** INFORMATION PROVIDED follows **
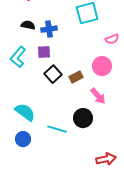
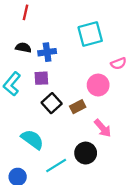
pink circle: (102, 66) -> (98, 85), moved
cyan semicircle: (25, 112) -> (32, 139), moved
cyan line: (57, 129) -> (56, 165), turned -48

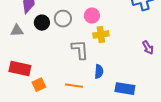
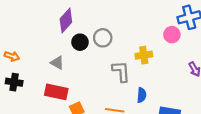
pink circle: (92, 16) -> (172, 35), moved
gray triangle: (17, 31) -> (57, 63), moved, turned 32

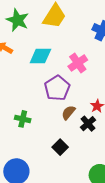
** End of INFORMATION PROVIDED **
• [WORK TO COMPLETE]: Only the pictures stay behind; copy everything else in the records above exactly.

• [RESULT OF THE EXERCISE]:
pink circle: (102, 66) -> (98, 85), moved
cyan semicircle: (25, 112) -> (32, 139), moved
cyan line: (57, 129) -> (56, 165), turned -48

pink circle: (92, 16) -> (172, 35), moved
gray triangle: (17, 31) -> (57, 63), moved, turned 32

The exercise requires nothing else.